* DESCRIPTION OF THE TASK: Please retype the entries below word for word, passing over every picture.

* Detected change data:
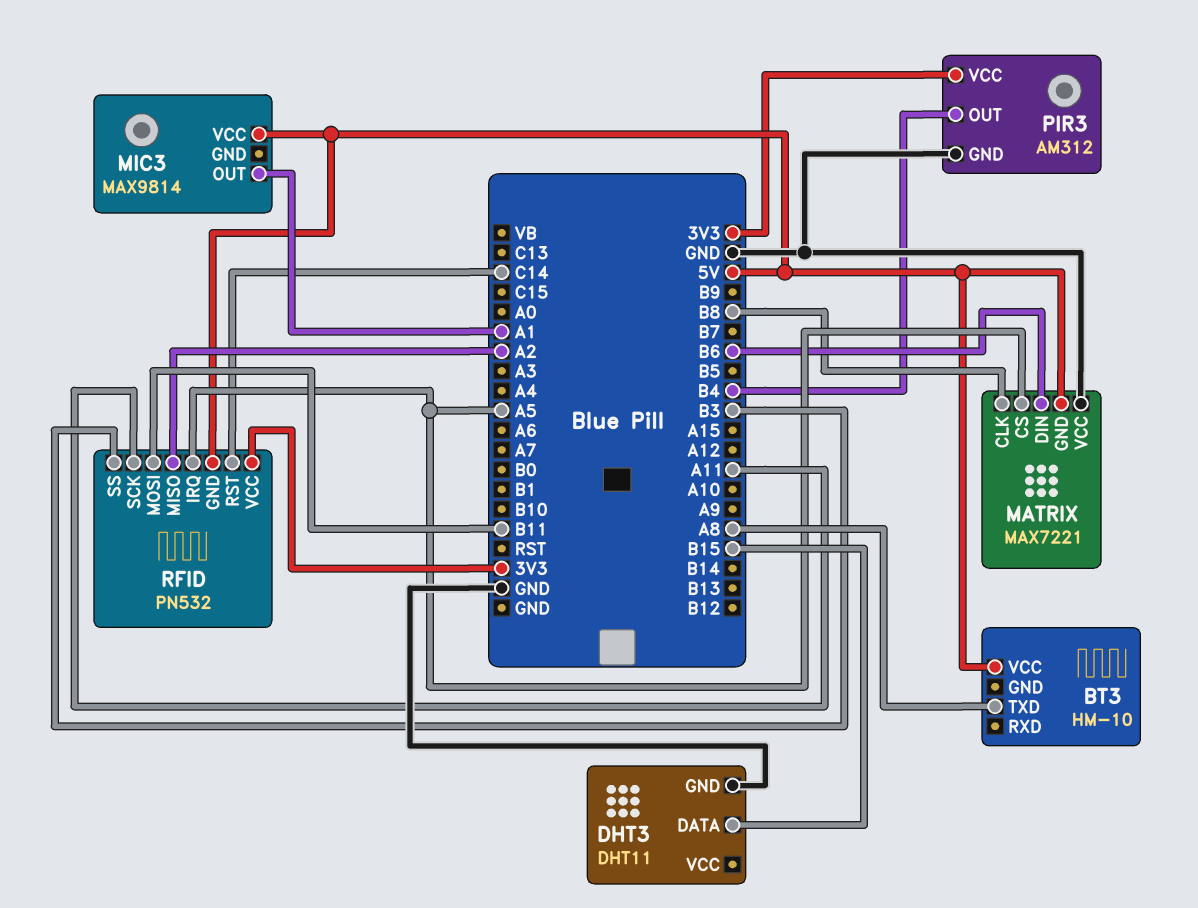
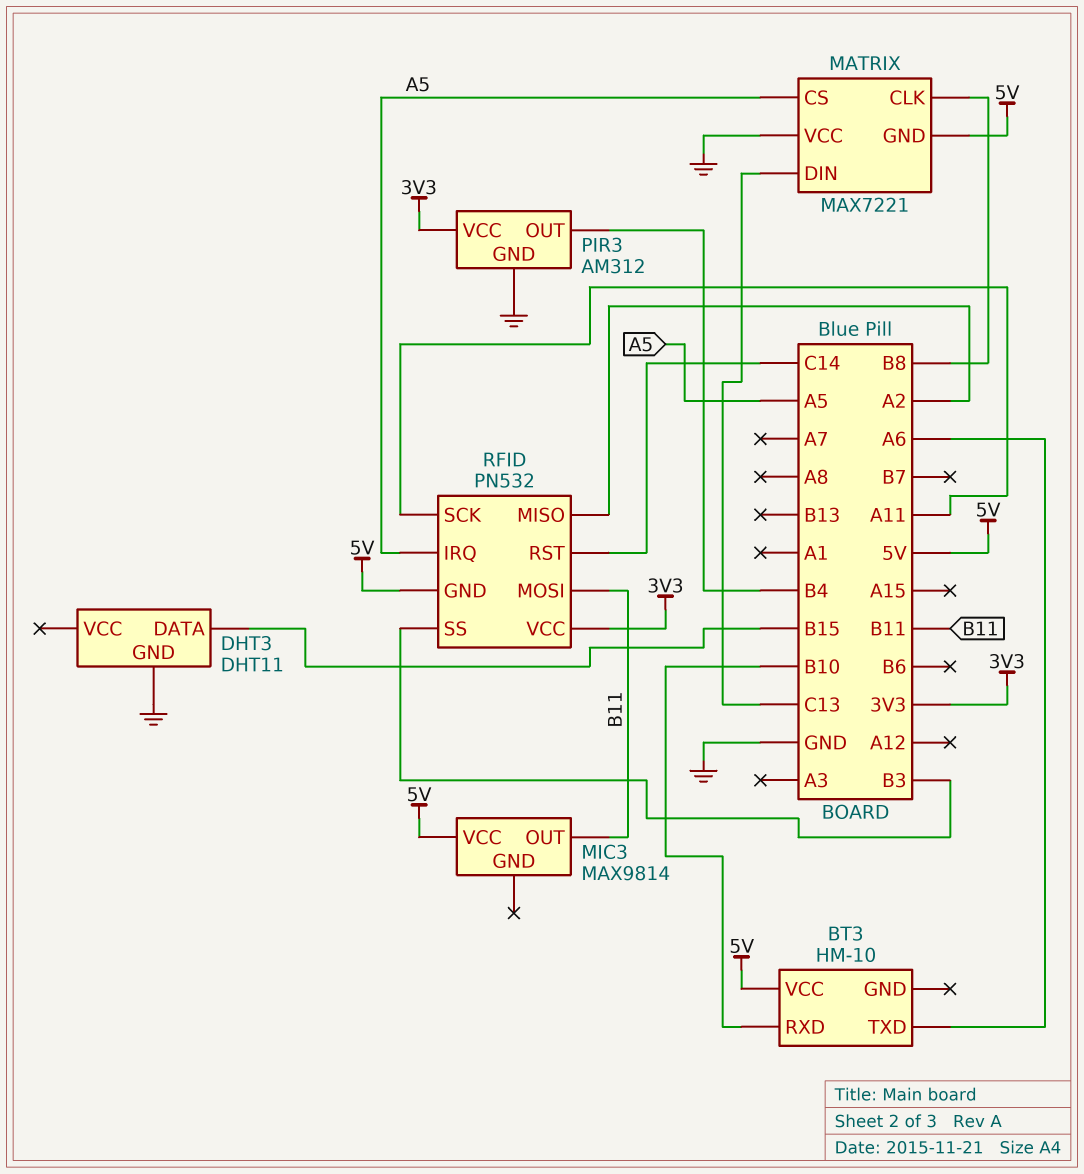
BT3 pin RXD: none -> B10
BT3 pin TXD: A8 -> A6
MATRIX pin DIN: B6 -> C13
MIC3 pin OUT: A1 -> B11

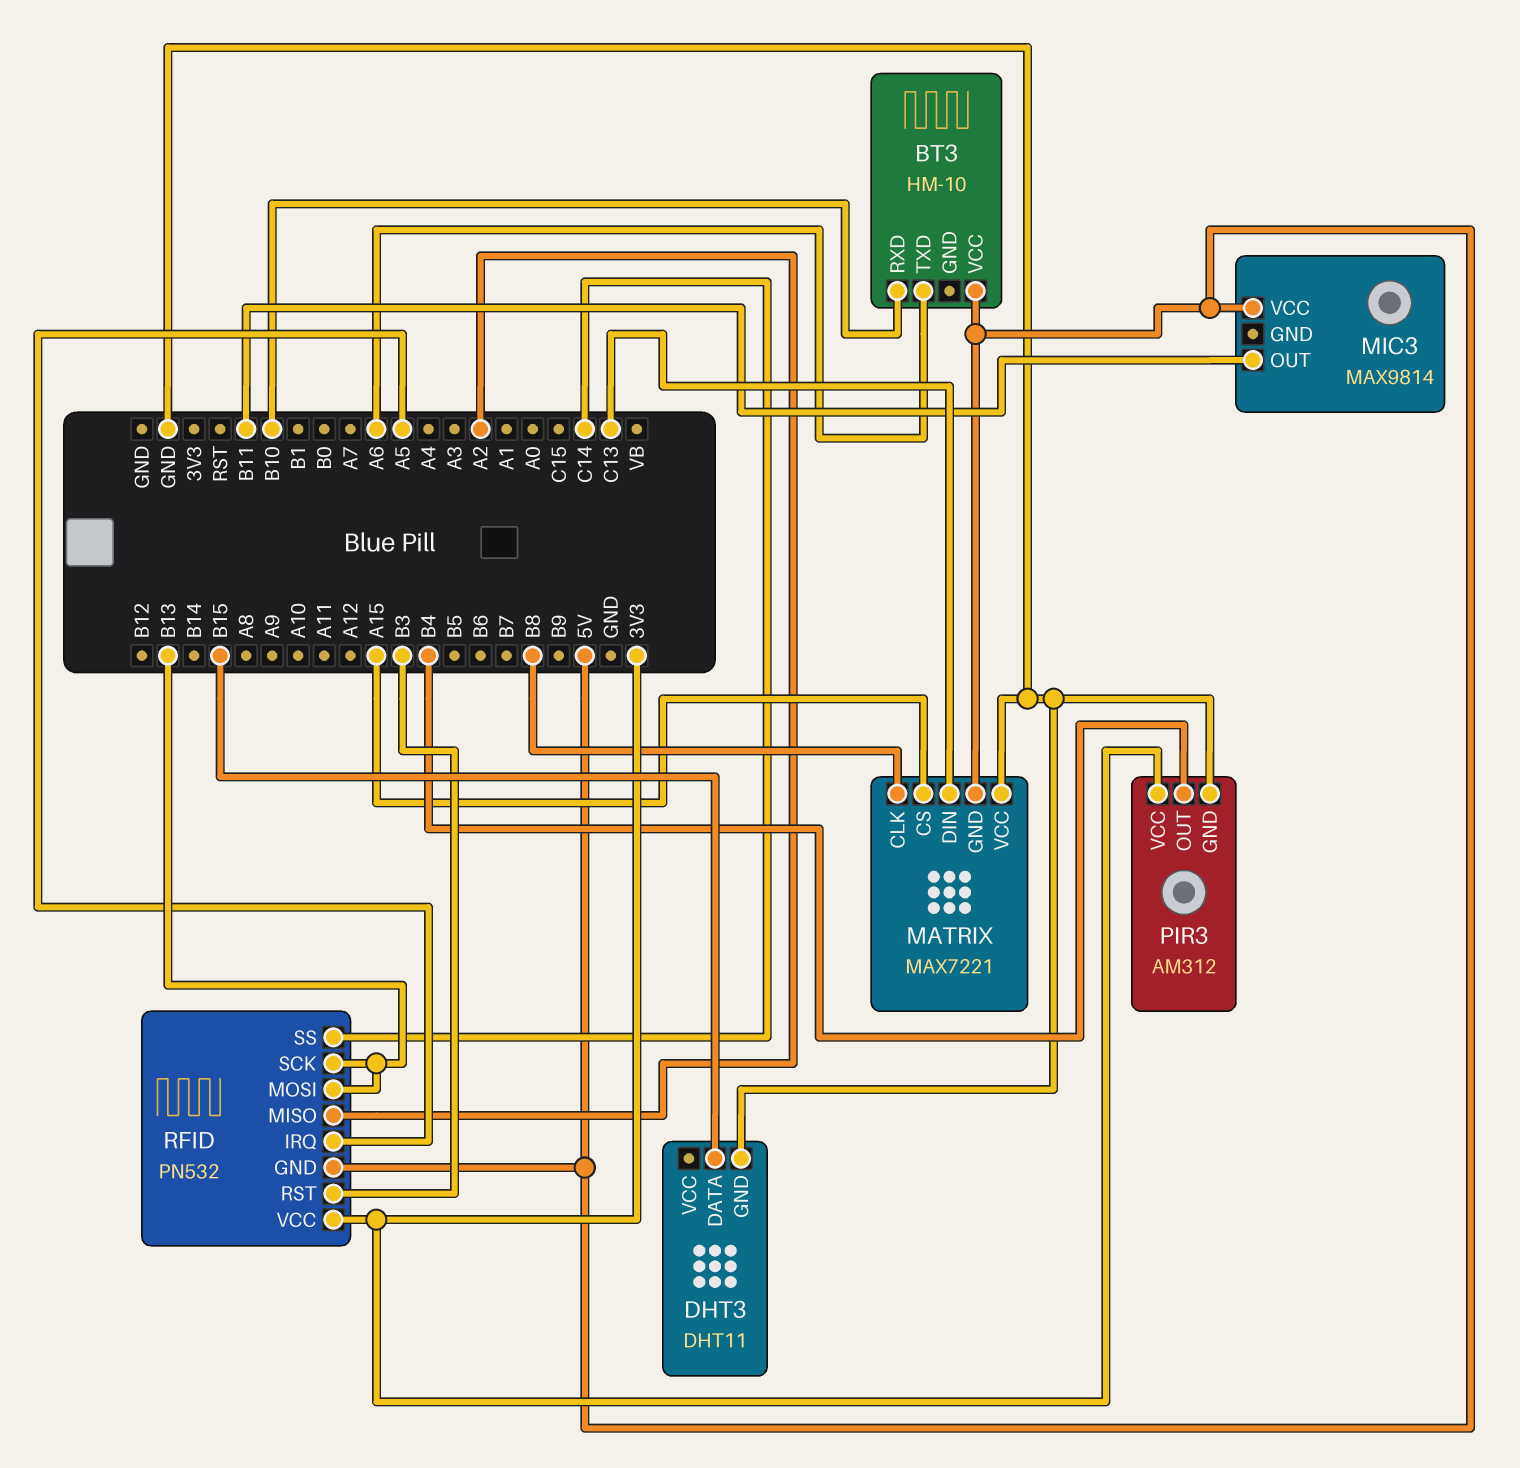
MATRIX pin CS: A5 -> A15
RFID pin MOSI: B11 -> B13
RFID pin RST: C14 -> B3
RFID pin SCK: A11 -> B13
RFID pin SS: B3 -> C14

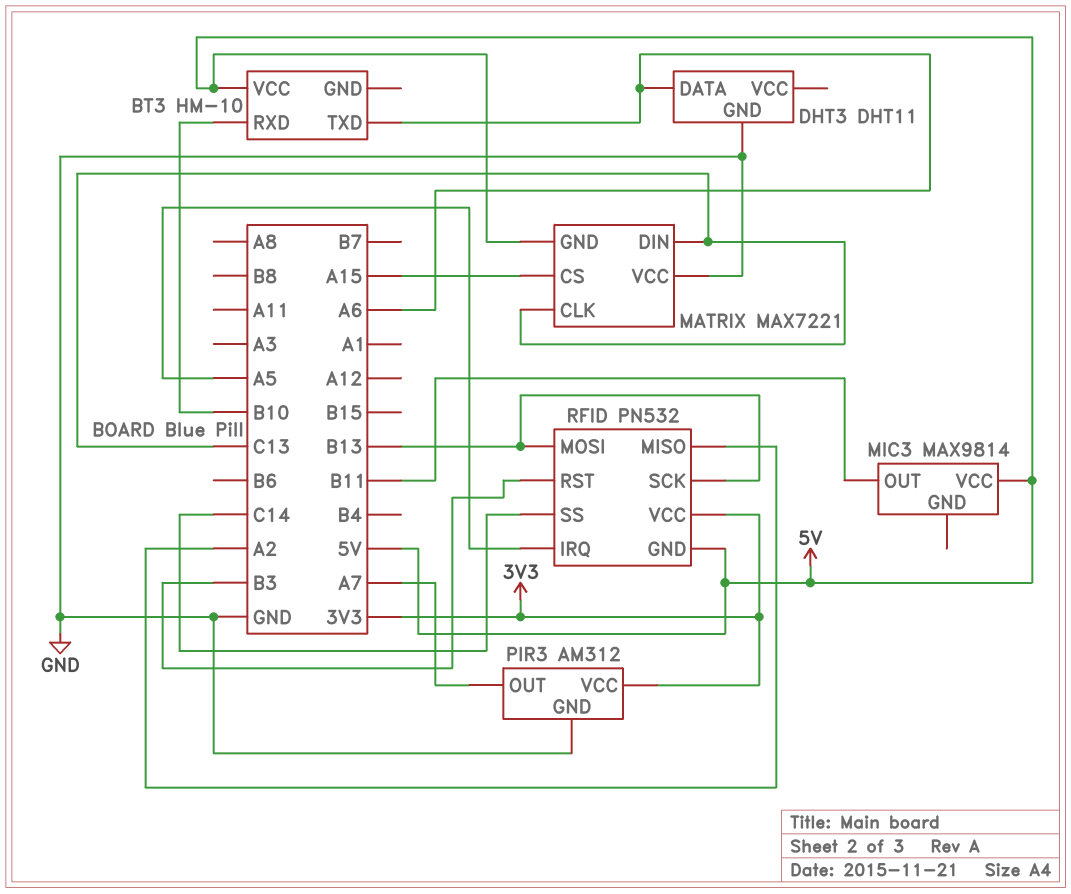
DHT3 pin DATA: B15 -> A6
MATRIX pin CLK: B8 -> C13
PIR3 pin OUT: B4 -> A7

* OUTPUT:
BT3 pin RXD: none -> B10
BT3 pin TXD: A8 -> A6
MATRIX pin DIN: B6 -> C13
MIC3 pin OUT: A1 -> B11

MATRIX pin CS: A5 -> A15
RFID pin MOSI: B11 -> B13
RFID pin RST: C14 -> B3
RFID pin SCK: A11 -> B13
RFID pin SS: B3 -> C14

DHT3 pin DATA: B15 -> A6
MATRIX pin CLK: B8 -> C13
PIR3 pin OUT: B4 -> A7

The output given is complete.